Given information
-- -- --

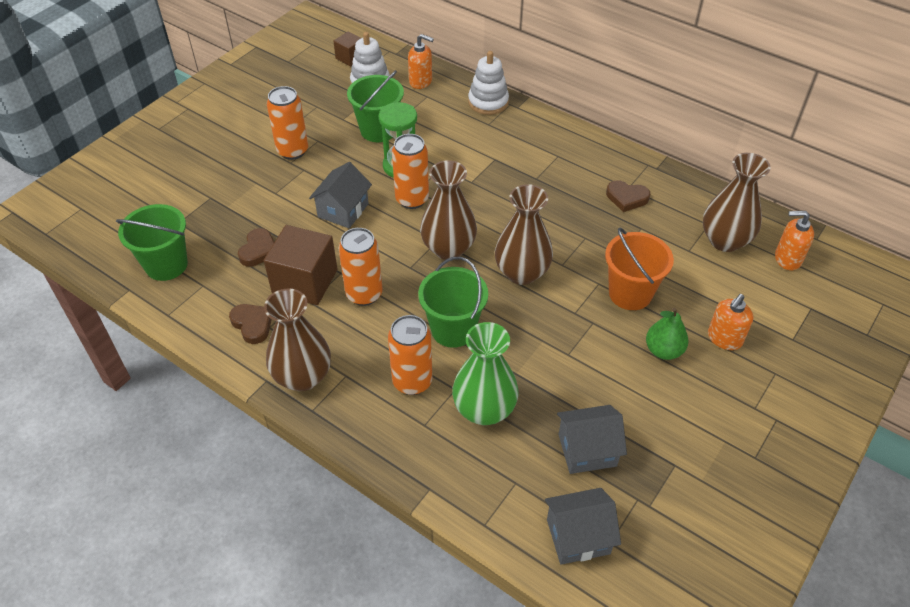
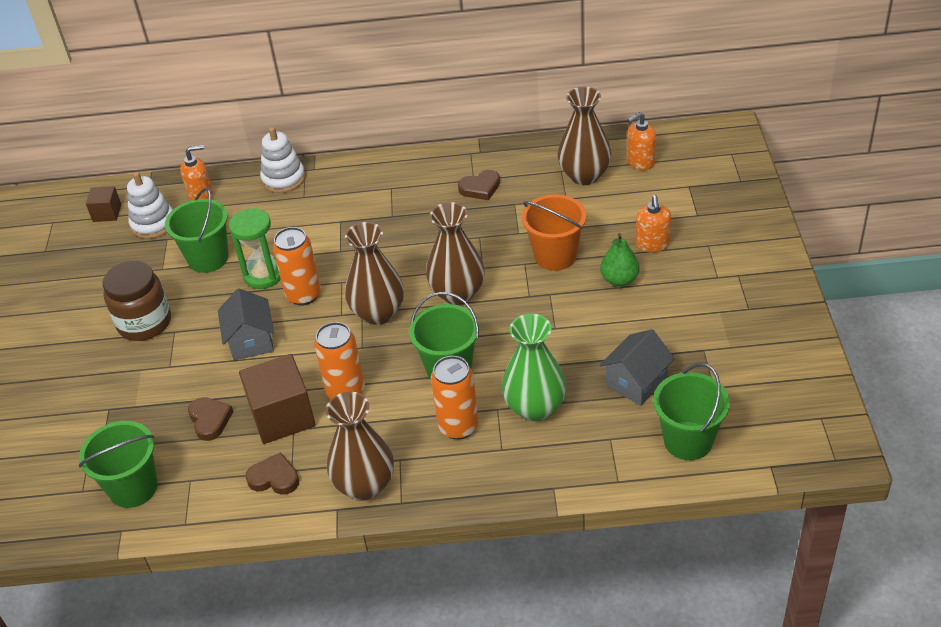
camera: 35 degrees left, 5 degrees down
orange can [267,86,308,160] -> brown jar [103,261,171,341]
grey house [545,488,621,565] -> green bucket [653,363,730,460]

-- -- --

Exercise brief
All of the data is to be reproduced exactly, with the pictures left out.

Problem solution
camera: 35 degrees left, 5 degrees down
orange can [267,86,308,160] -> brown jar [103,261,171,341]
grey house [545,488,621,565] -> green bucket [653,363,730,460]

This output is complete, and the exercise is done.